PROVIDED ENTRIES:
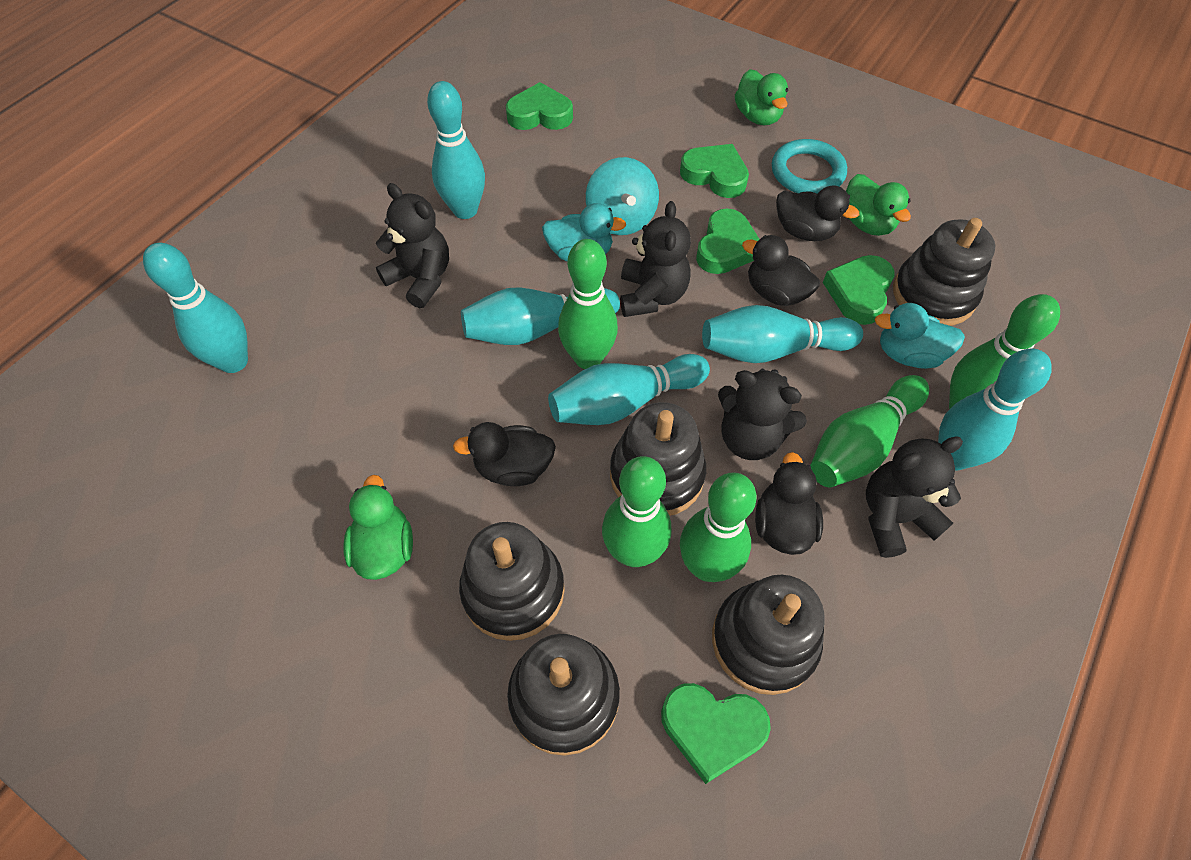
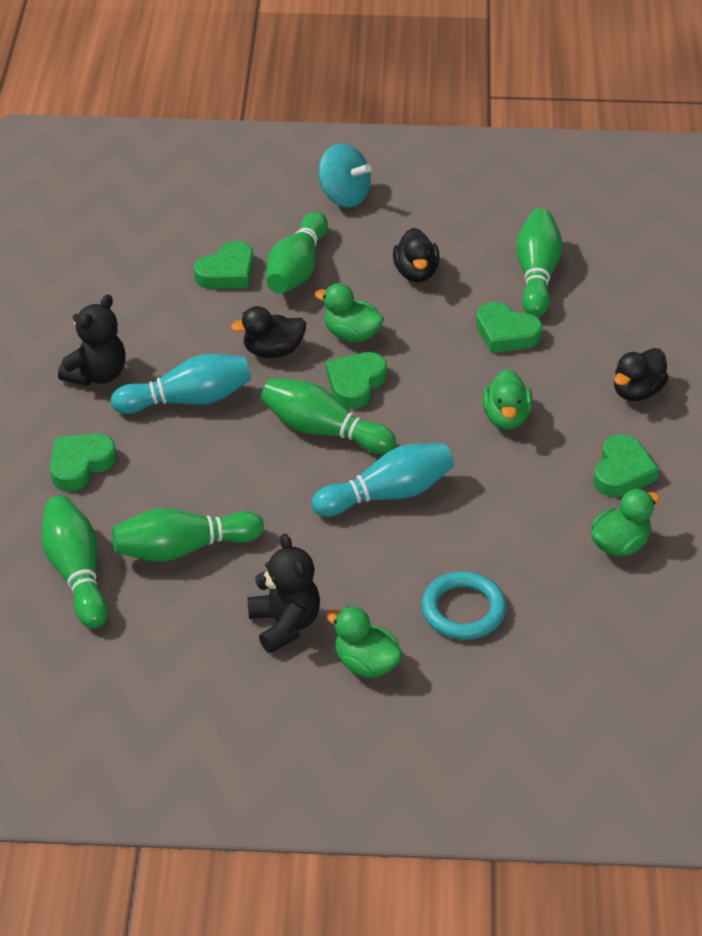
black duck: 4 -> 3
black stacking toy: 5 -> 0
black teddy bear: 4 -> 2
green duck: 3 -> 4
turquoise bowling pin: 6 -> 2
turquoise duck: 2 -> 0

WHAT YOU NEED TO DO: Single out each line of the records above with the string "turquoise" in it, and copy it.

TASK ANSWER:
turquoise bowling pin: 6 -> 2
turquoise duck: 2 -> 0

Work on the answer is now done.